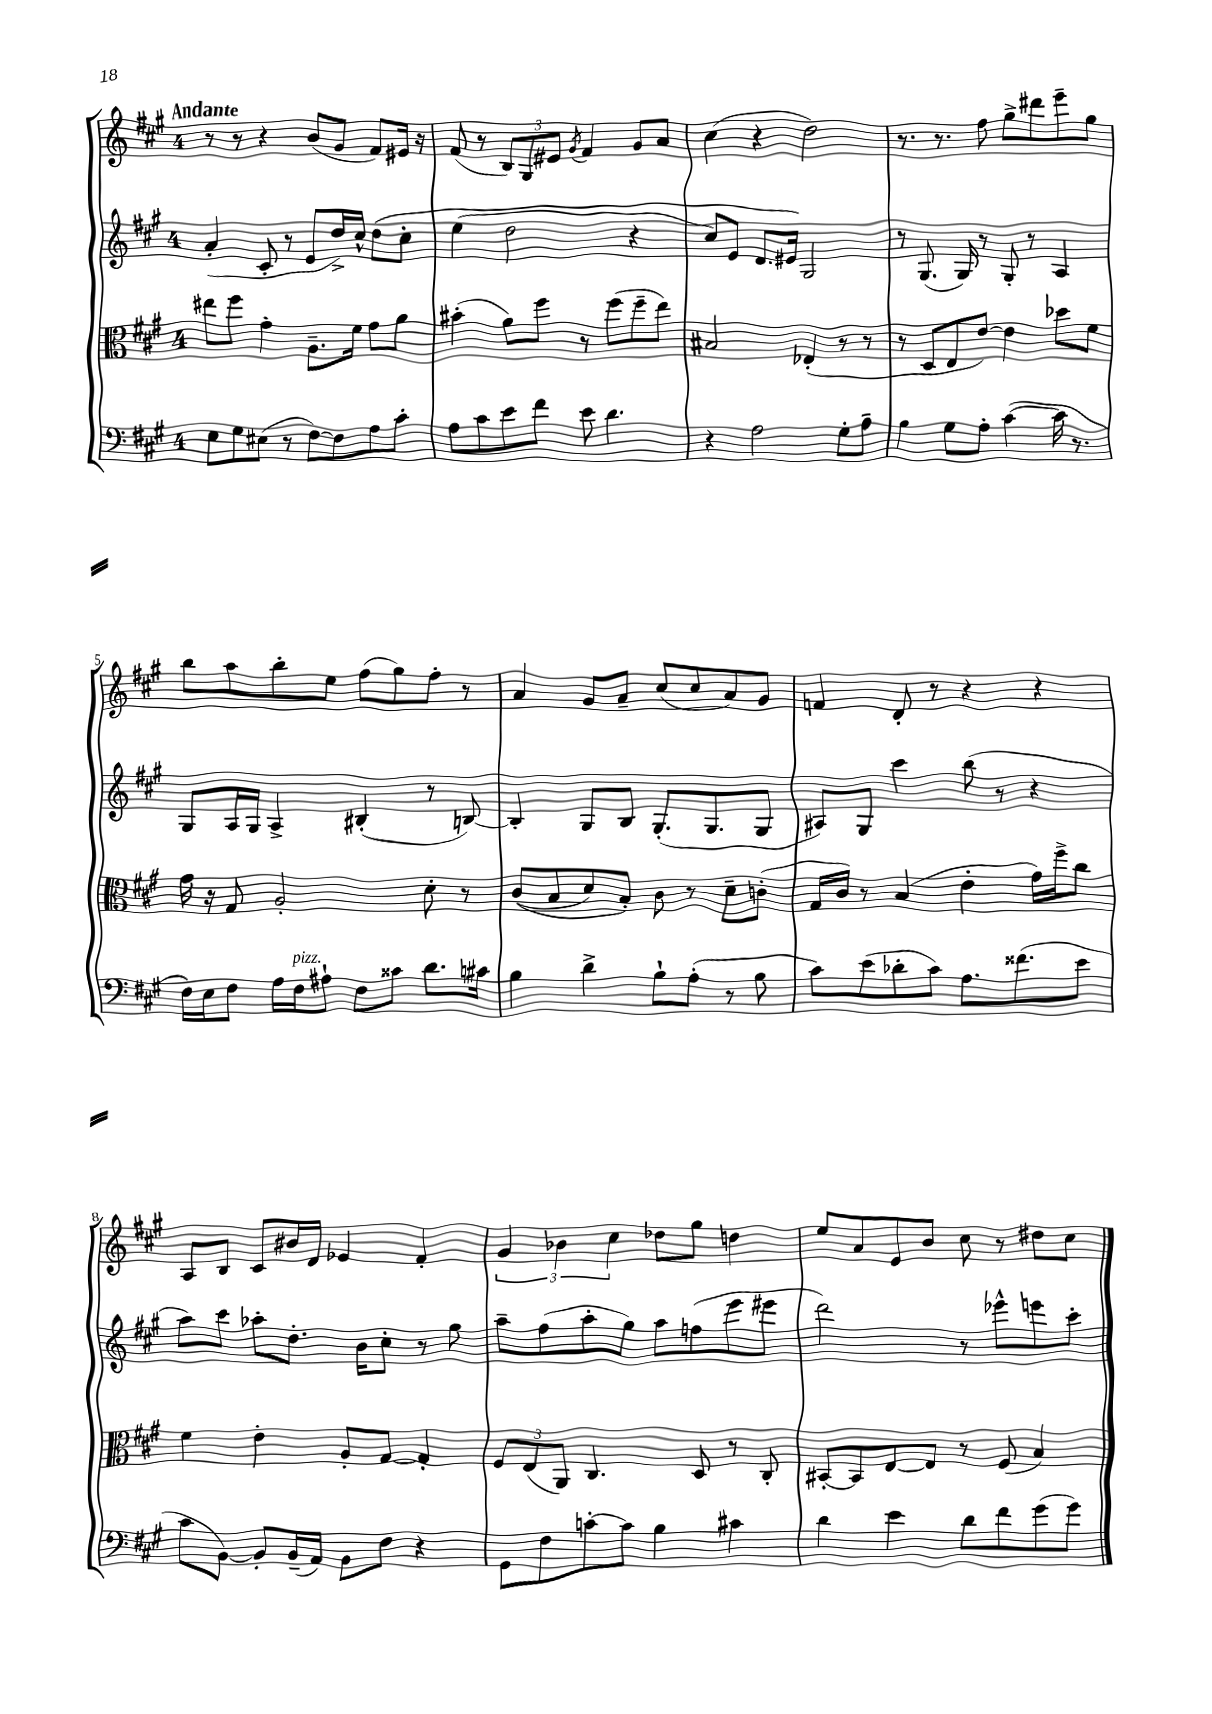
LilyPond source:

<<
\new StaffGroup <<
\new Staff = "s0" {
    \clef treble \key a \major \once \override Staff.TimeSignature.style = #'single-digit \time 4/4 \tempo "Andante"
    r8 r8 r4 b'8( gis'8 fis'8) eis'16 r16 |
    fis'8( r8 \tuplet 3/2 { b8) gis8 eis'8 } \acciaccatura { gis'8 } fis'4 gis'8 a'8 |
    cis''4( r4 d''2) |
    r8. r8. fis''8 gis''8-> dis'''8 e'''8-- gis''8 |
    b''8 a''8 b''8-. e''8 fis''8( gis''8) fis''8-. r8 |
    a'4 gis'8 a'8-- cis''8( cis''8 a'8) gis'8 |
    f'4 d'8-. r8 r4 r4 |
    a8 b8 cis'8 bis'16 d'16 ees'4 fis'4-. |
    \tuplet 3/2 { gis'4 bes'4 cis''4 } des''8 gis''8 d''4 |
    e''8 a'8 e'8 b'8 cis''8 r8 dis''8 cis''8 \bar "|." |
}
\new Staff = "s1" {
    \clef treble \key a \major \once \override Staff.TimeSignature.style = #'single-digit \time 4/4
    a'4-.( cis'8-. r8 e'8 d''16->) cis''16-^ d''8\( cis''8-. |
    e''4( d''2 r4 |
    cis''8) e'8 d'8. eis'16\) gis2 |
    r8 gis8.( gis16) r8 gis8-. r8 a4 |
    gis8 a16 gis16 a4-> bis4-.( r8 b8~) |
    b4-. gis8 b8 gis8.-.( gis8. gis8 |
    ais8) gis8 cis'''4 b''8( r8 r4 |
    a''8) cis'''8 aes''8-. d''8.-. b'16 cis''8-. r8 gis''8 |
    a''8-- fis''8( a''8-. gis''8) a''8 f''8( e'''8 eis'''8 |
    d'''2) r8 ees'''8-^ e'''8 cis'''8-. \bar "|." |
}
\new Staff = "s2" {
    \clef alto \key a \major \once \override Staff.TimeSignature.style = #'single-digit \time 4/4
    eis''8 fis''8 gis'4-. a8.-- fis'16 gis'8 a'8 |
    bis'4-.( a'8) fis''8 r8 fis''8( fis''8-- e''8) |
    bis2 ees4-.( r8 r8 |
    r8 d8 e8 e'8~) e'4 des''8 fis'8 |
    gis'16 r16 gis8 a2-. d'8-. r8 |
    cis'8(\( b8 d'8) b8-.\) cis'8 r8 d'8-- c'8-.( |
    gis16 cis'16) r8 b4( e'4-. gis'16) fis''16-> cis''8 |
    fis'4 e'4-. a8-. gis8~ gis4-. |
    \tuplet 3/2 { fis8 e8( a,8) } cis4. d8 r8 cis8-. |
    bis,8~-. bis,8 e8~ e8 r8 fis8( b4) \bar "|." |
}
\new Staff = "s3" {
    \clef bass \key a \major \once \override Staff.TimeSignature.style = #'single-digit \time 4/4
    e8 gis8 eis8( r8 fis8~) fis8 a8 cis'8-. |
    a8 cis'8 e'8 fis'8 e'8 d'4. |
    r4 a2 gis8-. a8-- |
    b4 gis8 a8-. cis'4~( cis'16 r8. |
    fis16) e16 fis8 a16 fis16^\markup { \italic "pizz." } ais8-! fis8 cisis'8 d'8. cis'16 |
    b4 d'4-> b8-! a8-.( r8 b8 |
    cis'8) e'8( des'8-. cis'8) a8. fisis'8.( e'8 |
    cis'8 b,8~) b,8-. b,16--( a,16) b,8 fis8 r4 |
    gis,8 fis8 c'8~-. c'8 b4 cis'4 |
    d'4 e'4 d'8 fis'8 gis'8( gis'8) \bar "|." |
}
>>
>>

============

What this task involves - Collect every line of the data above that contains the string "treble", copying each such line in full.

Expected answer -
    \clef treble \key a \major \once \override Staff.TimeSignature.style = #'single-digit \time 4/4 \tempo "Andante"
    \clef treble \key a \major \once \override Staff.TimeSignature.style = #'single-digit \time 4/4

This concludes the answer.